**Your assignment:** Exact reproduction is required for the lines below starting at the line with "sub-48 m fragments." and ending at the line with "List all building", both included. No other lines, and no pictures.
--------------------------------------------------
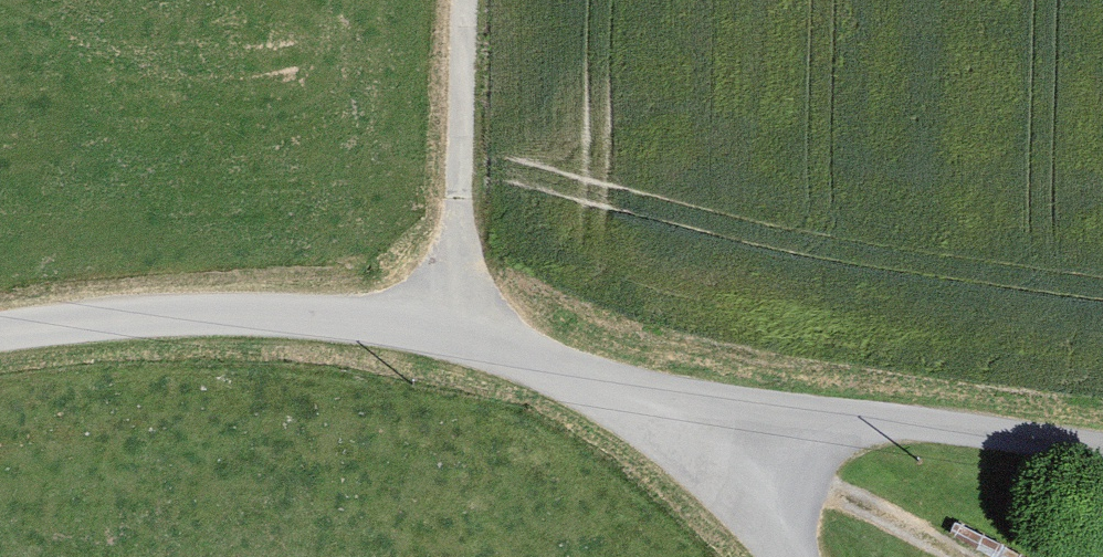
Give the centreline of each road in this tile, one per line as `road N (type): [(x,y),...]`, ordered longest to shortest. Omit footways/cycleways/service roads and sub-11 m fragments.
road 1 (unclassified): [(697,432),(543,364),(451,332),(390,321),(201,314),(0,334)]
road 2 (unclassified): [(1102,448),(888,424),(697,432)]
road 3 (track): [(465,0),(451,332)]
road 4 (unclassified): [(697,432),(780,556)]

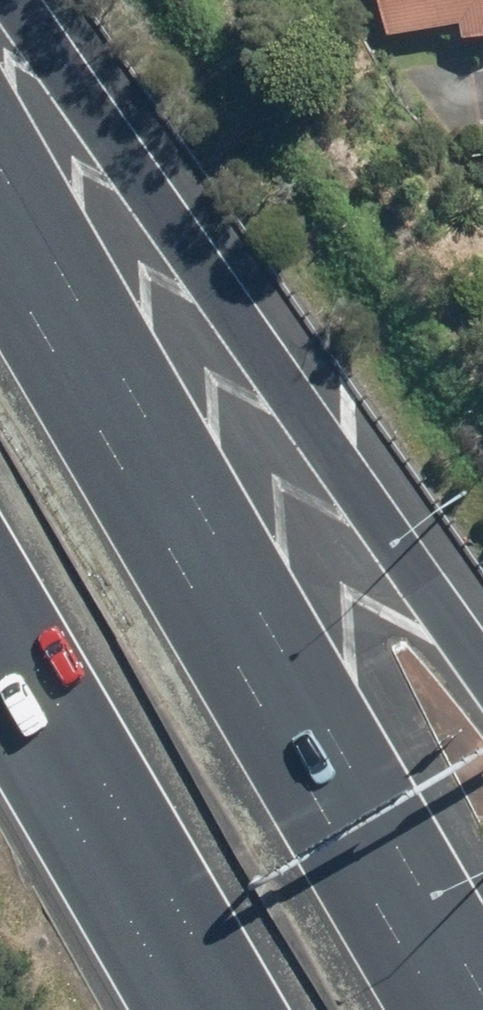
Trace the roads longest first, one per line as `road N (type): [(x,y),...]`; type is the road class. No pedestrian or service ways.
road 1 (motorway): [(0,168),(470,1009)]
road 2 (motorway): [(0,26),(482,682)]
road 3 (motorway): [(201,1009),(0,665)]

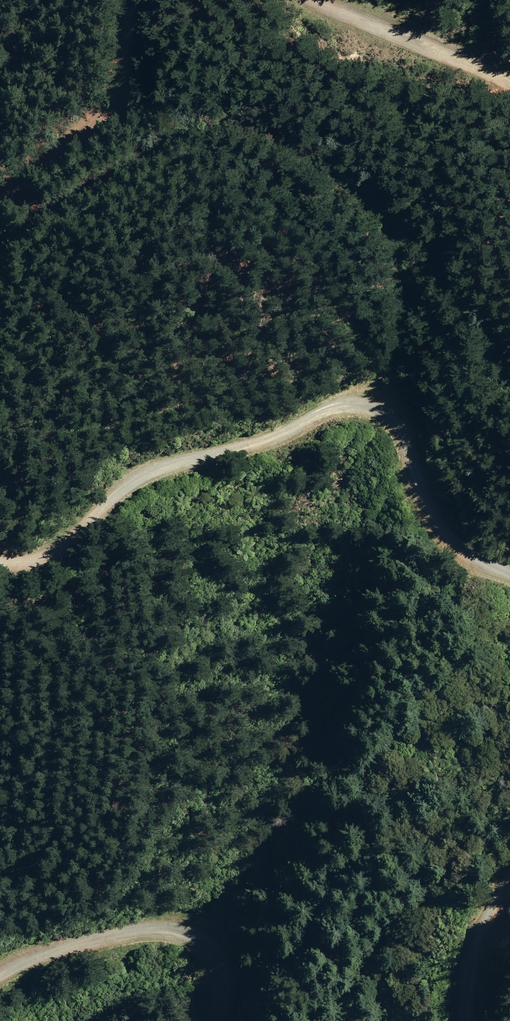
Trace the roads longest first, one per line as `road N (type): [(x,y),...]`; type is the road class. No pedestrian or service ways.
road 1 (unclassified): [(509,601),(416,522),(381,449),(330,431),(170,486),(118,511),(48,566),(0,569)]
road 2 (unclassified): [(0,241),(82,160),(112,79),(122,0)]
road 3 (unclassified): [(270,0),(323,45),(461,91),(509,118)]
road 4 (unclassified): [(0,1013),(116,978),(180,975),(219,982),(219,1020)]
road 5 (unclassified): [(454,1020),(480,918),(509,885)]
--------------------------------------------------
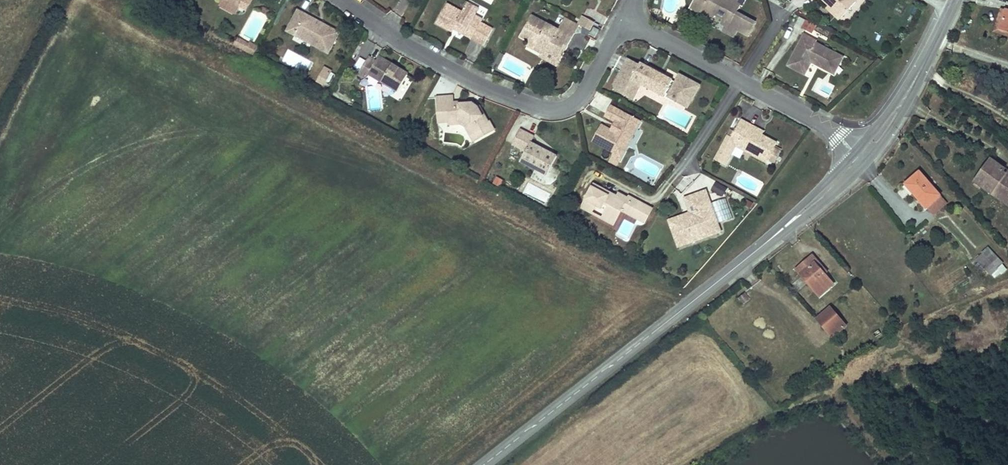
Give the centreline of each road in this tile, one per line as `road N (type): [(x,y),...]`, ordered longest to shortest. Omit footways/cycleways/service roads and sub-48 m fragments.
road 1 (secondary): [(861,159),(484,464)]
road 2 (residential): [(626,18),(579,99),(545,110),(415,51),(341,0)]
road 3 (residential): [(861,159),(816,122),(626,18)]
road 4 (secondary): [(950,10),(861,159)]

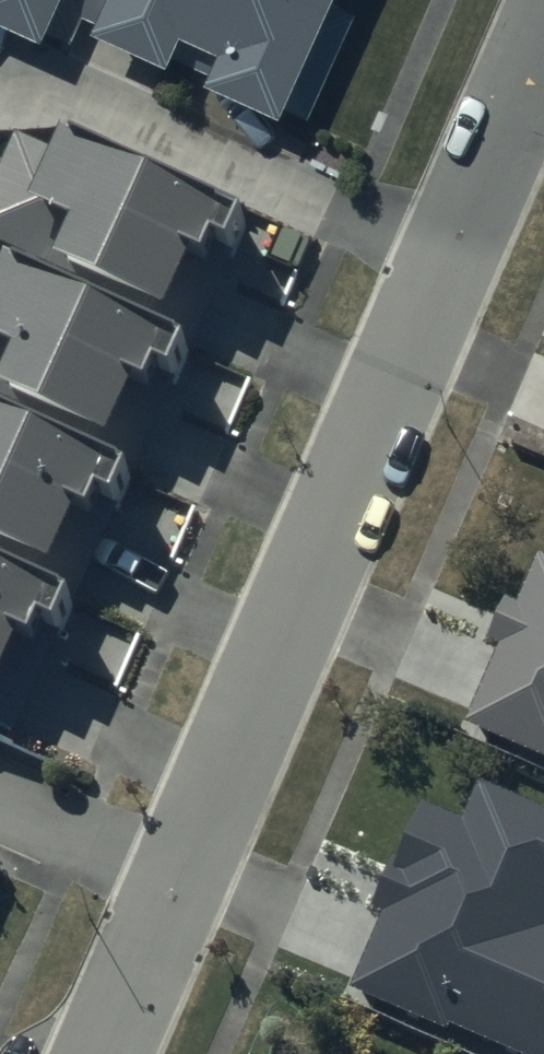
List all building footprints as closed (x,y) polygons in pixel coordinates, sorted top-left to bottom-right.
--------------------------------------------------
**Task response:**
Give the centreline of each road in this tile, one per line as `road N (type): [(x,y),...]`, ordered longest to shortest. Omit footways/cycleways/service roads and sub-48 m fragments.
road 1 (secondary): [(861,159),(484,464)]
road 2 (residential): [(626,18),(579,99),(545,110),(415,51),(341,0)]
road 3 (residential): [(861,159),(816,122),(626,18)]
road 4 (secondary): [(950,10),(861,159)]

List all building footprints as closed (x,y) polygons in pixel coordinates, sorted top-left to bottom-right.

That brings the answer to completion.